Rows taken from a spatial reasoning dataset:
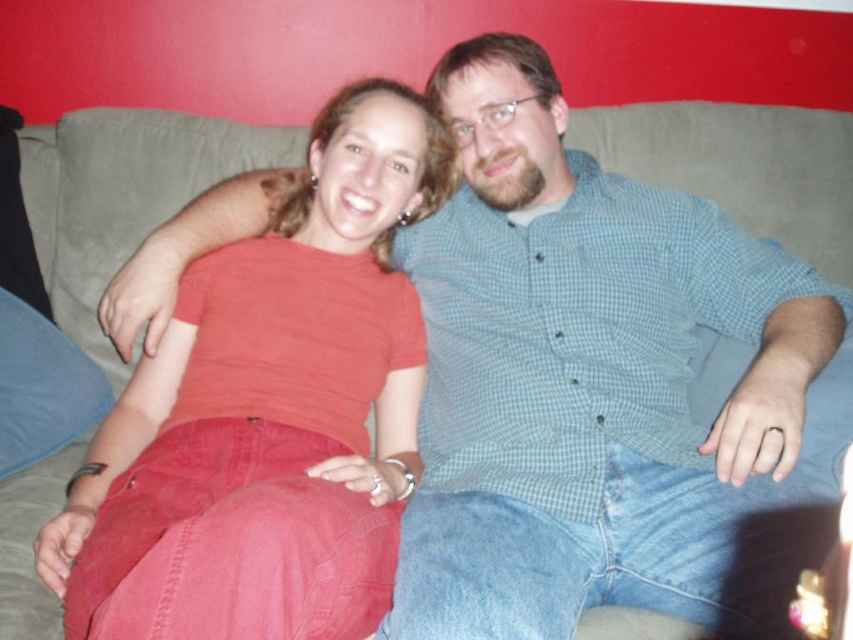
Which of these two, green checkered shirt at center or matte red shirt at center, stands shorter?

matte red shirt at center is shorter.

Between green checkered shirt at center and matte red shirt at center, which one has more height?

With more height is green checkered shirt at center.

Where is `green checkered shirt at center`? This screenshot has width=853, height=640. green checkered shirt at center is located at coordinates (595, 387).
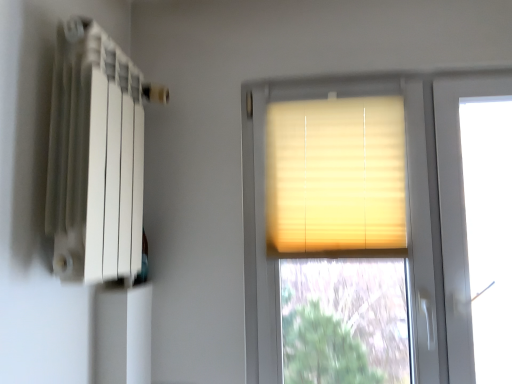
Question: Is matte yellow blinds at center wider or thinner than white matte radiator at left?

Choices:
 (A) thin
 (B) wide

Answer: (A)

Question: From a real-world perspective, relative to white matte radiator at left, is matte yellow blinds at center vertically above or below?

Choices:
 (A) above
 (B) below

Answer: (B)

Question: Considering the real-world distances, which object is closest to the white matte radiator at left?

Choices:
 (A) matte yellow blinds at center
 (B) beige fabric blinds at center

Answer: (B)

Question: Estimate the real-world distances between objects in this image. Which object is farther from the white matte radiator at left?

Choices:
 (A) matte yellow blinds at center
 (B) beige fabric blinds at center

Answer: (A)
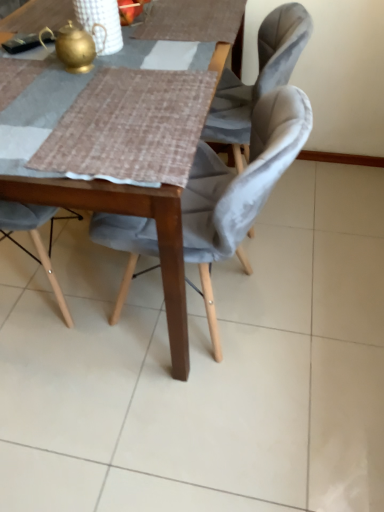
I want to click on empty space that is ontop of velvet grey chair at center (from a real-world perspective), so click(x=156, y=97).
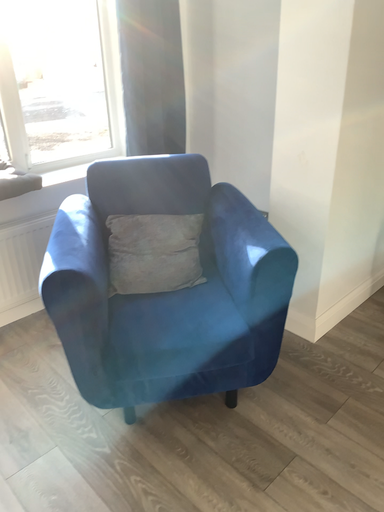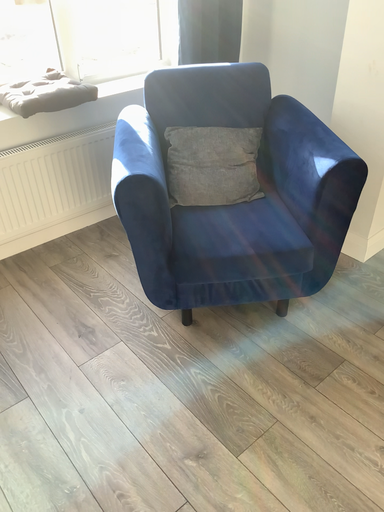
Question: How did the camera likely rotate when shooting the video?

Choices:
 (A) rotated downward
 (B) rotated upward

Answer: (A)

### What needs to be done
Please reproduce all of the records above word for word, leaving out the pictures.

### Result of the task
Which of these two, green checkered shirt at center or matte red shirt at center, stands shorter?

matte red shirt at center is shorter.

Between green checkered shirt at center and matte red shirt at center, which one has more height?

With more height is green checkered shirt at center.

Where is `green checkered shirt at center`? This screenshot has width=853, height=640. green checkered shirt at center is located at coordinates (595, 387).
Question: Is matte yellow blinds at center wider or thinner than white matte radiator at left?

Choices:
 (A) thin
 (B) wide

Answer: (A)

Question: From a real-world perspective, relative to white matte radiator at left, is matte yellow blinds at center vertically above or below?

Choices:
 (A) above
 (B) below

Answer: (B)

Question: Considering the real-world distances, which object is closest to the white matte radiator at left?

Choices:
 (A) matte yellow blinds at center
 (B) beige fabric blinds at center

Answer: (B)

Question: Estimate the real-world distances between objects in this image. Which object is farther from the white matte radiator at left?

Choices:
 (A) matte yellow blinds at center
 (B) beige fabric blinds at center

Answer: (A)
I want to click on empty space that is ontop of velvet grey chair at center (from a real-world perspective), so click(x=156, y=97).
Question: How did the camera likely rotate when shooting the video?

Choices:
 (A) rotated downward
 (B) rotated upward

Answer: (A)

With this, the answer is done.